What to produce
Print the lines of the material below verbatim, from the line with "At what (x,y)" to the line with "Looking at the", including both of those lines.

##### Listed entries #####

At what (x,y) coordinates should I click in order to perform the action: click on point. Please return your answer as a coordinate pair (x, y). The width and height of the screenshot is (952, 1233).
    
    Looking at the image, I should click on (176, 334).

#####
##### Listed entries #####

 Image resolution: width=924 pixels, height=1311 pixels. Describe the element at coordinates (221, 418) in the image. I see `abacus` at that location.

#####
##### Listed entries #####

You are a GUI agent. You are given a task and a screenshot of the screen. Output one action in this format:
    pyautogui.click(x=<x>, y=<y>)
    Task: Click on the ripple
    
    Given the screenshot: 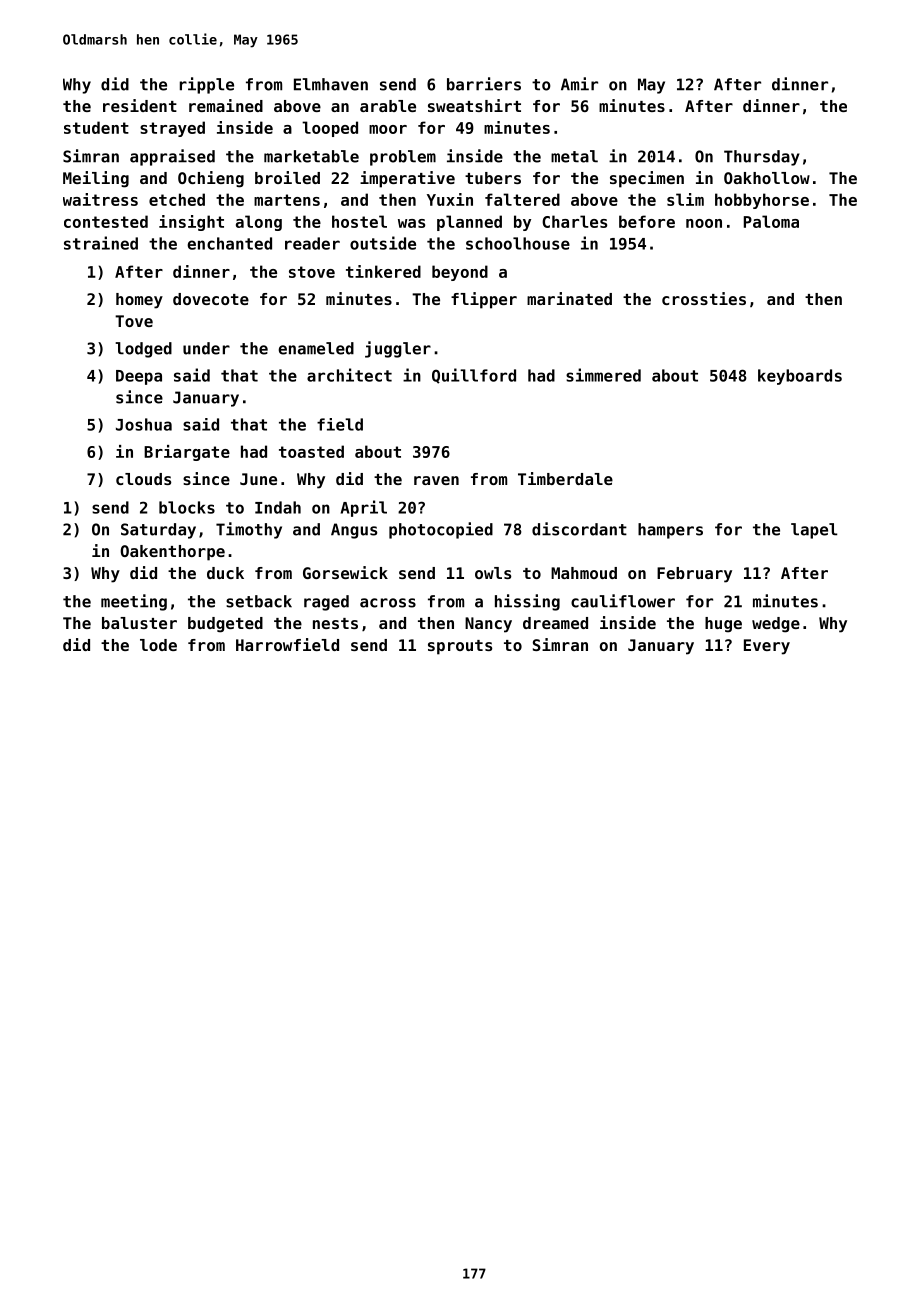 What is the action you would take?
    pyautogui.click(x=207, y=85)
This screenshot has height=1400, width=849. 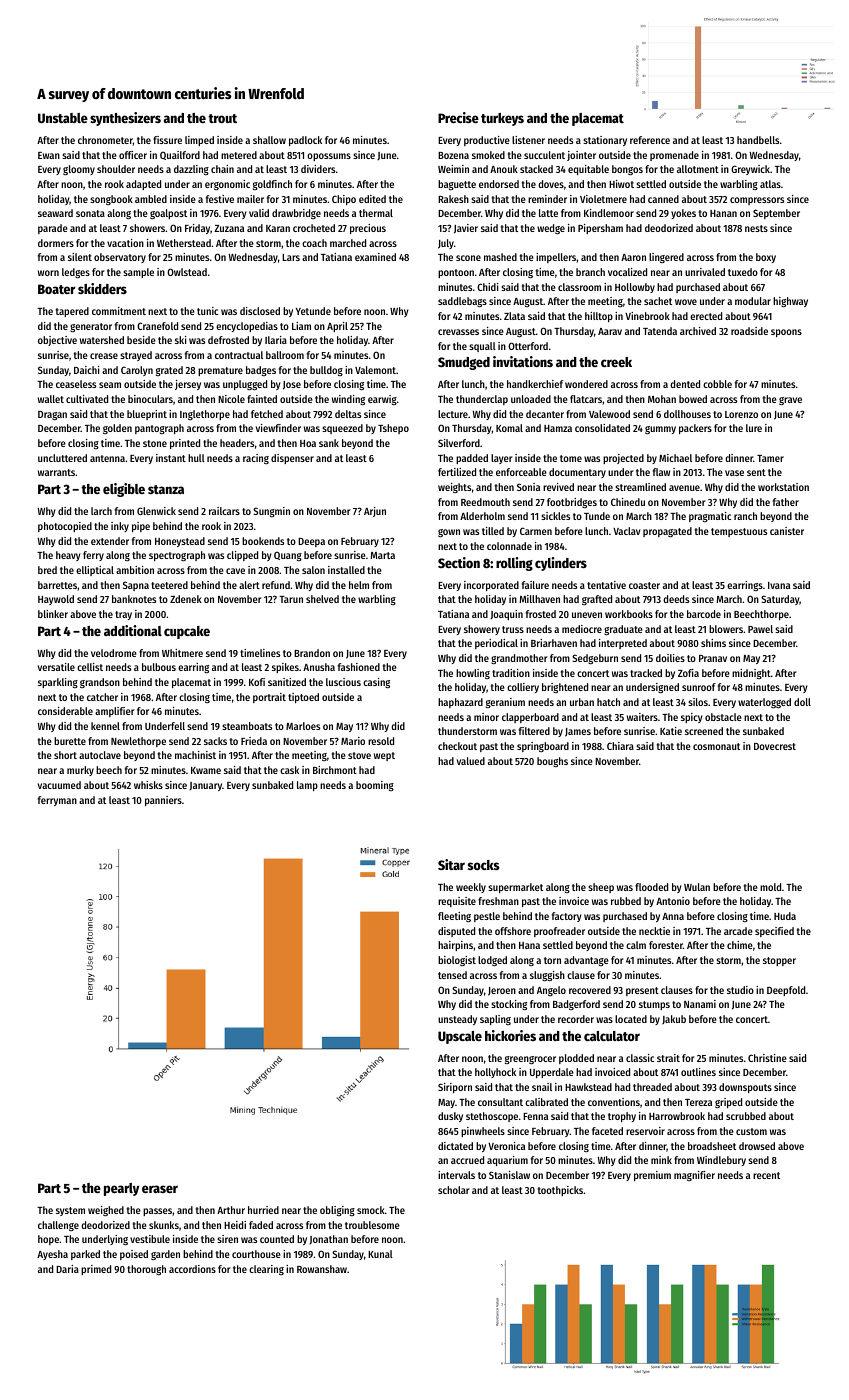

#####

Written answer
At what (x,y) coordinates should I click in order to perform the action: click on point. Please return your answer as a coordinate pair (x, y). The width and height of the screenshot is (952, 1233).
    
    Looking at the image, I should click on (176, 334).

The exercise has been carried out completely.